TASK DETAILS:
In the entries below, which lines run from the one with "SONAR2 pin TRIG: A0 -> D2" through the one with "SERVO3 pin PWM: D6 -> D7"? Repeat exactly those, both included, and no pictures.

===== DATA SHOWN =====

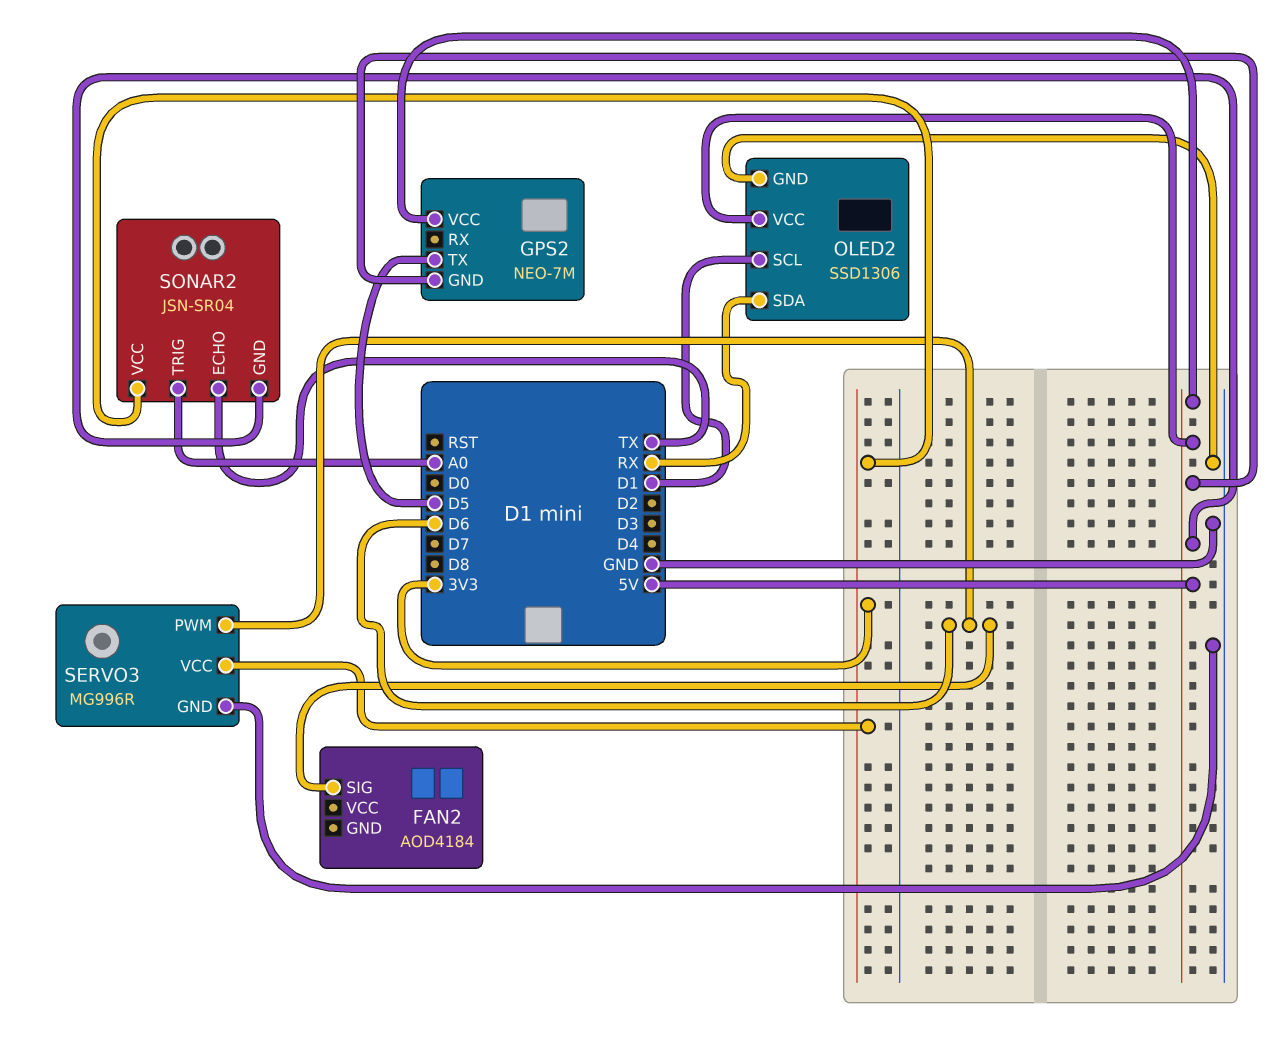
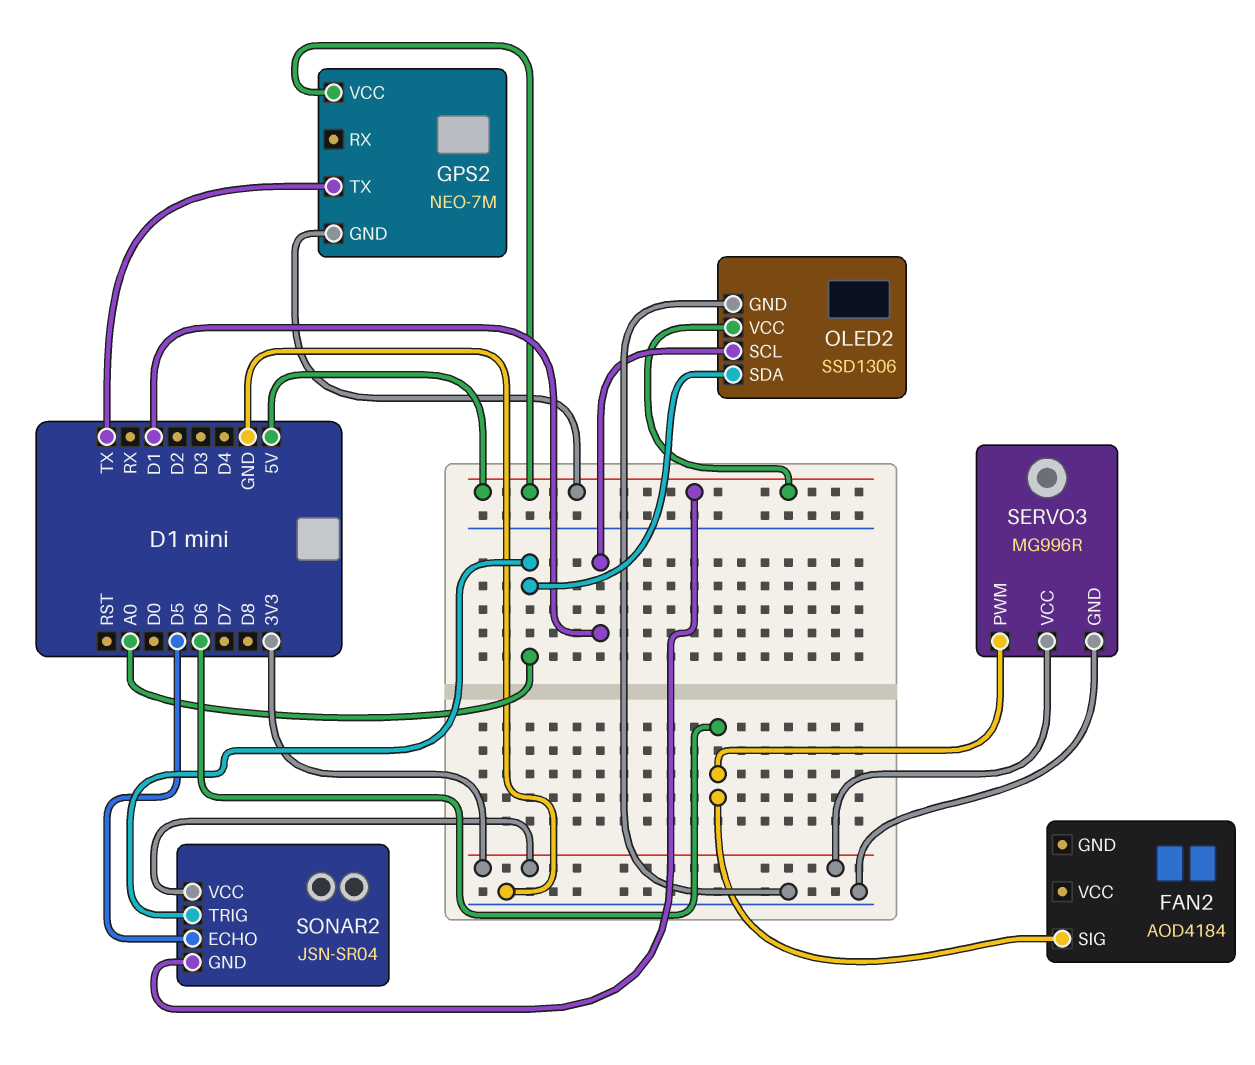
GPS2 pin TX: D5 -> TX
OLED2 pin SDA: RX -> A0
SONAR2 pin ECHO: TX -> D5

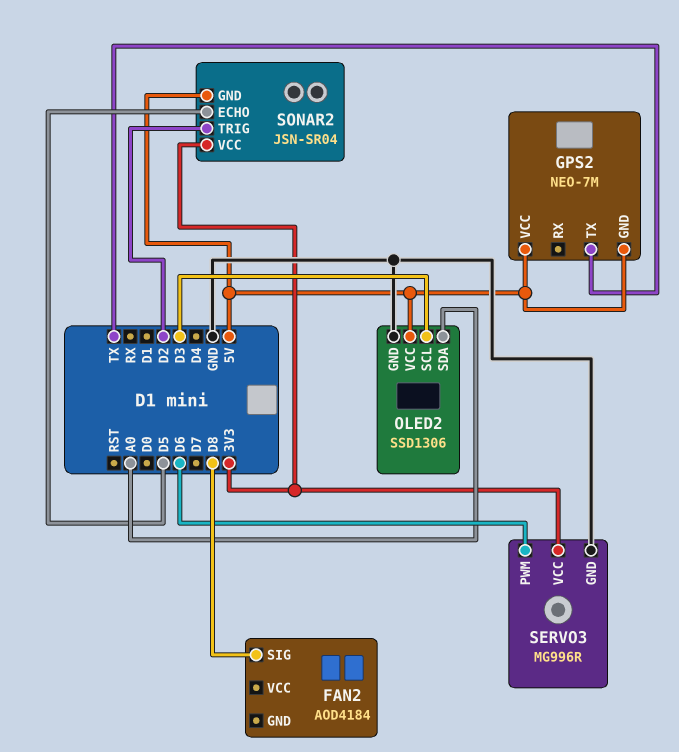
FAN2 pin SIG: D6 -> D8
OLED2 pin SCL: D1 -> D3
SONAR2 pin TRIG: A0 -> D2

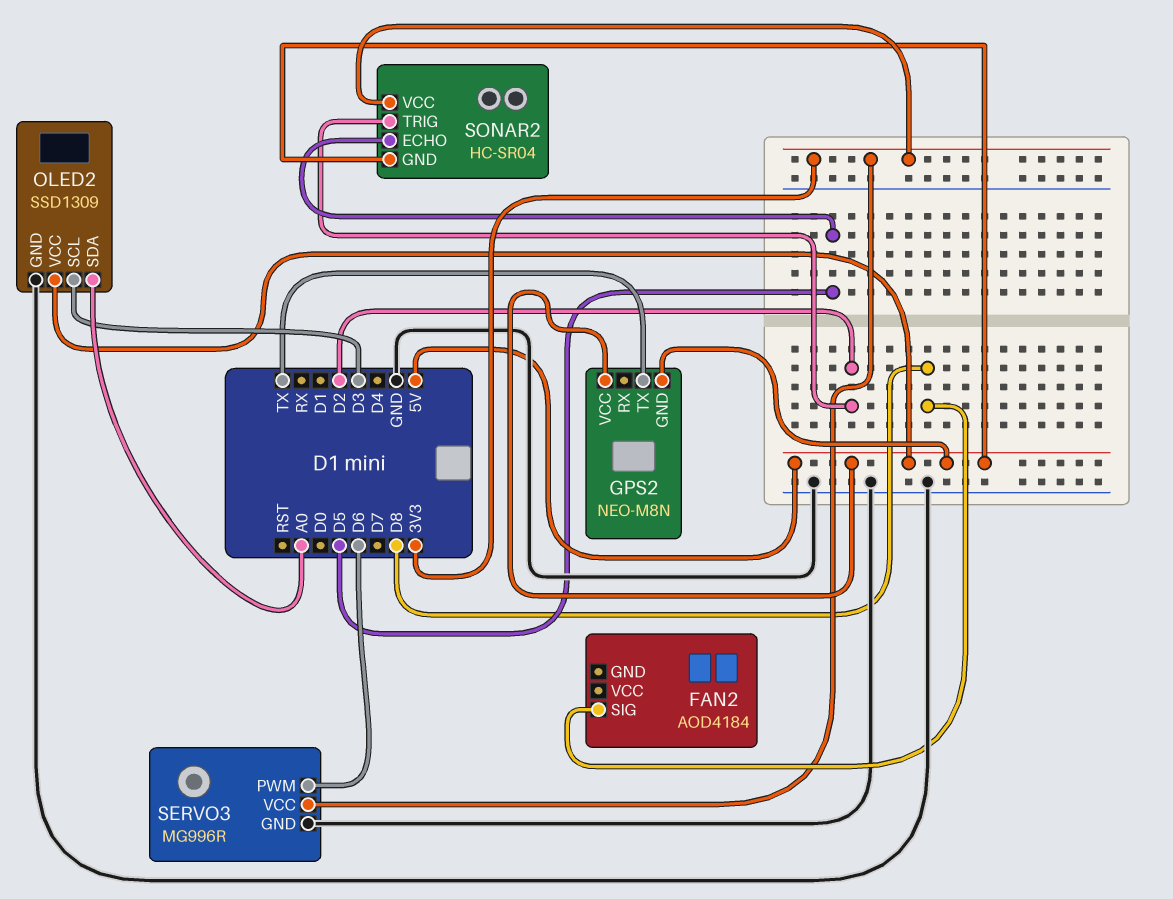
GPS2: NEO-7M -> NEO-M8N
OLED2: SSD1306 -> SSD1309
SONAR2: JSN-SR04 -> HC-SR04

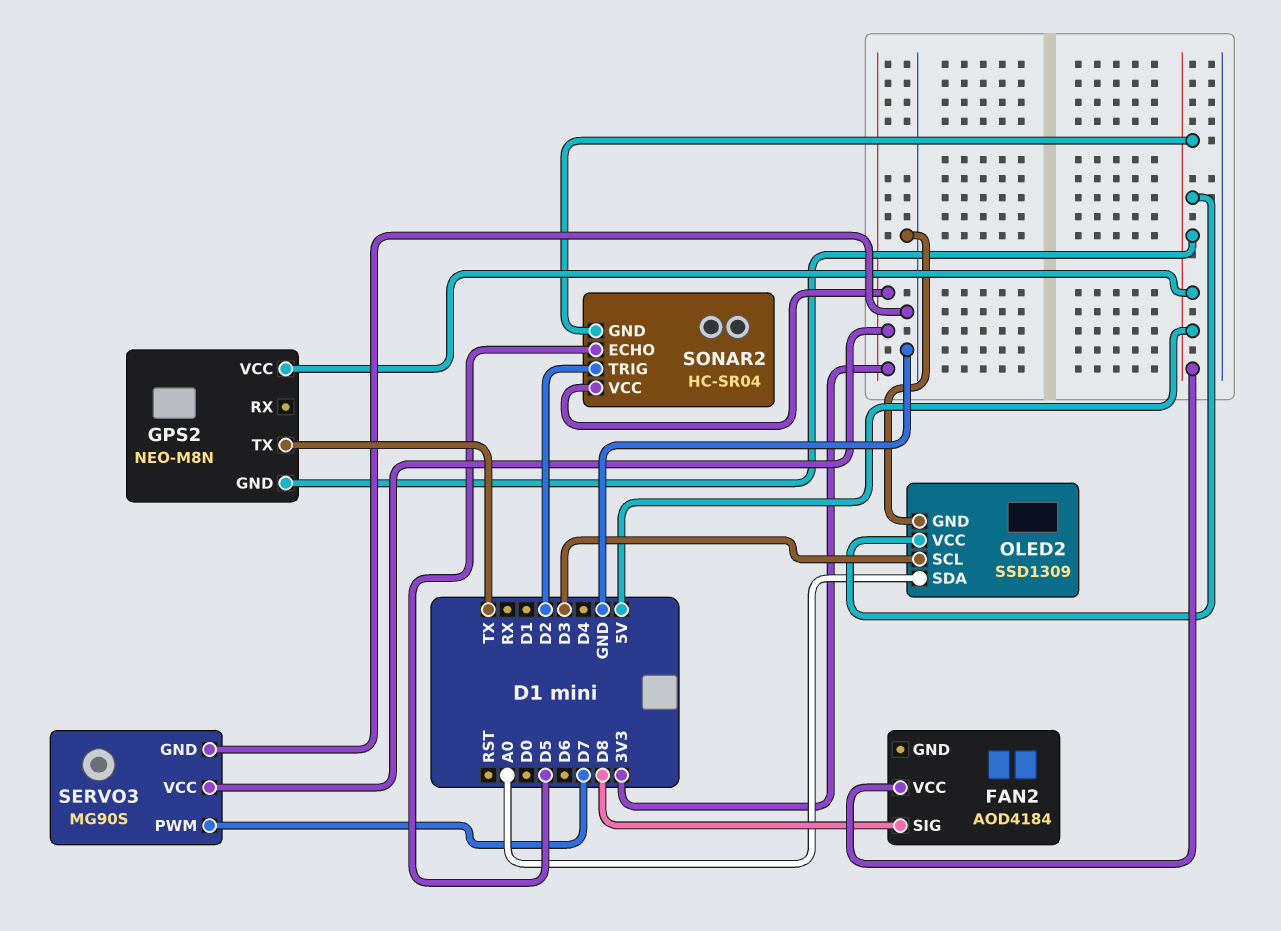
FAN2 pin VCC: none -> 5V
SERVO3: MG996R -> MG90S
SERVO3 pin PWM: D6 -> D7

=====
===== DATA SHOWN =====

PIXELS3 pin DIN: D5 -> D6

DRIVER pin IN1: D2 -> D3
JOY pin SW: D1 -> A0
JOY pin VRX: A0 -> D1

=====

OUTPUT:
SONAR2 pin TRIG: A0 -> D2

GPS2: NEO-7M -> NEO-M8N
OLED2: SSD1306 -> SSD1309
SONAR2: JSN-SR04 -> HC-SR04

FAN2 pin VCC: none -> 5V
SERVO3: MG996R -> MG90S
SERVO3 pin PWM: D6 -> D7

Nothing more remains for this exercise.